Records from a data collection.
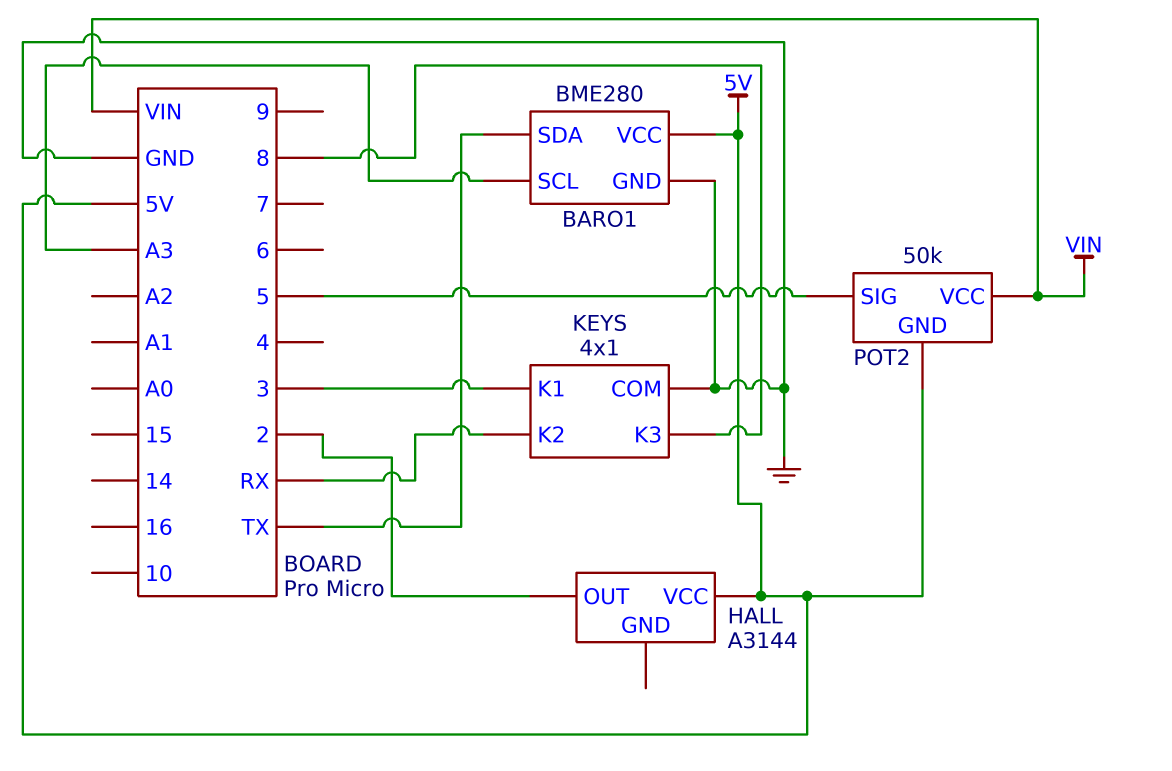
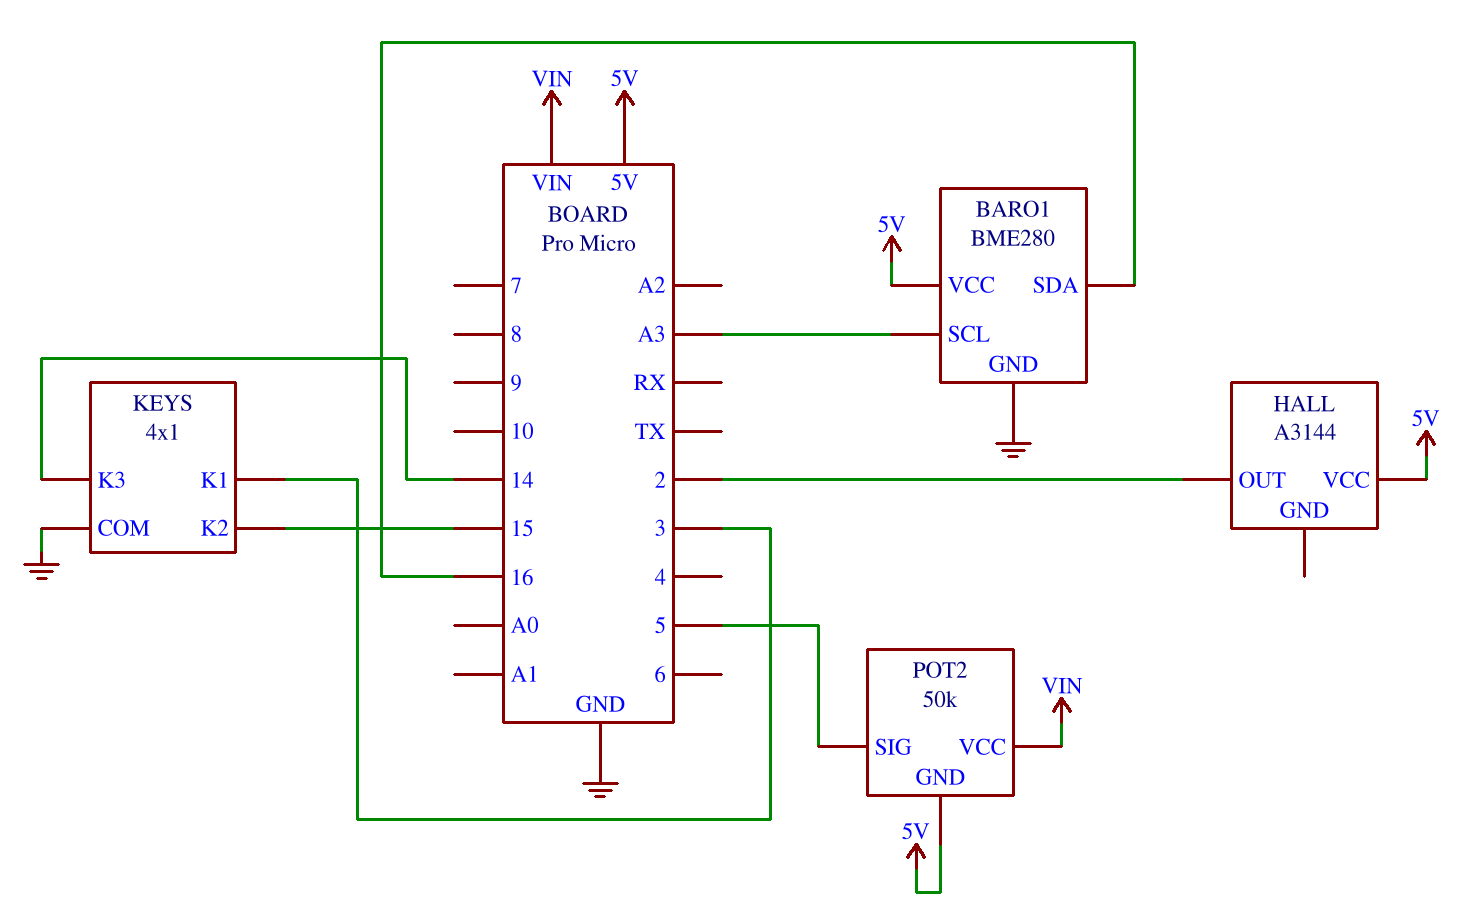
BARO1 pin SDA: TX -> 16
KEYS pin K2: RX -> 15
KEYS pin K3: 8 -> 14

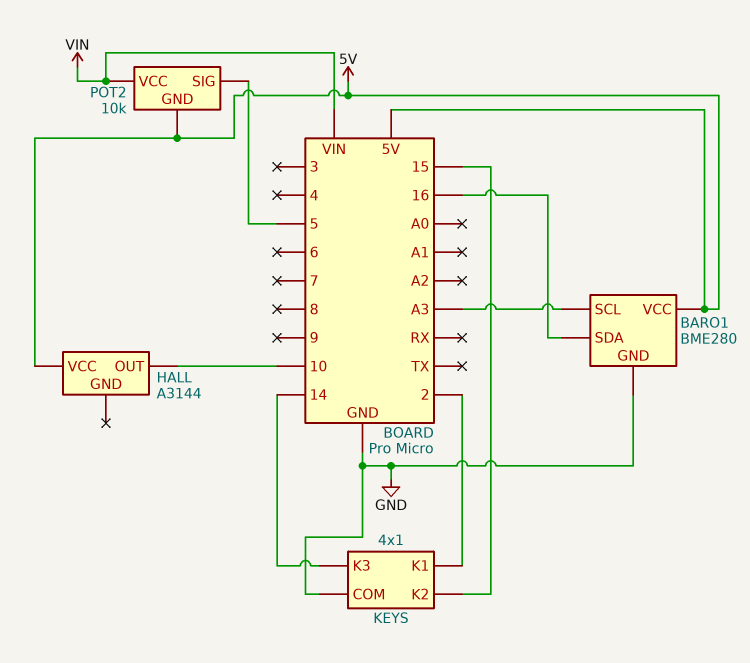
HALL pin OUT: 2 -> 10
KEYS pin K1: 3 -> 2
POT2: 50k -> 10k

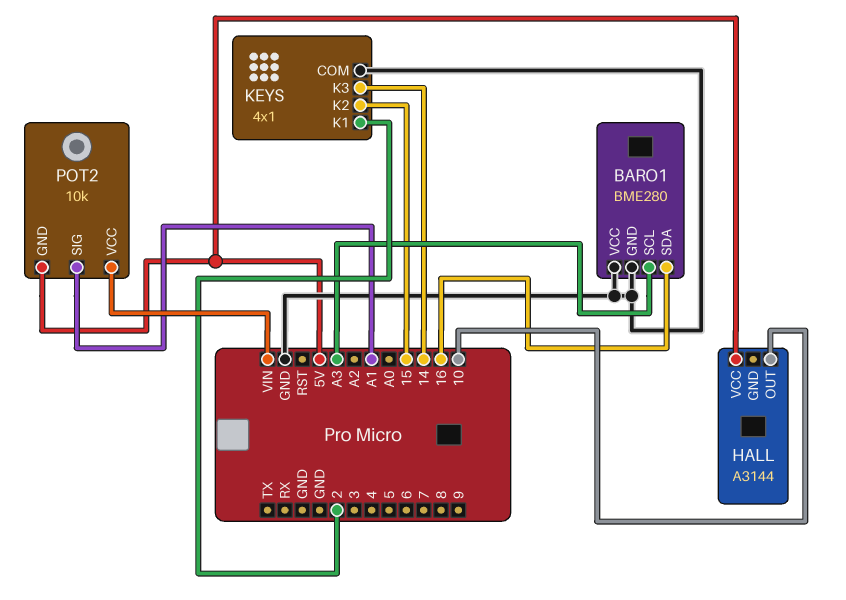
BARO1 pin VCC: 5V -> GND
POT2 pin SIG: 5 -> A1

Aim of the exercise. Return all the lines above exactly; none of the pictures should appear.

Solution.
BARO1 pin SDA: TX -> 16
KEYS pin K2: RX -> 15
KEYS pin K3: 8 -> 14

HALL pin OUT: 2 -> 10
KEYS pin K1: 3 -> 2
POT2: 50k -> 10k

BARO1 pin VCC: 5V -> GND
POT2 pin SIG: 5 -> A1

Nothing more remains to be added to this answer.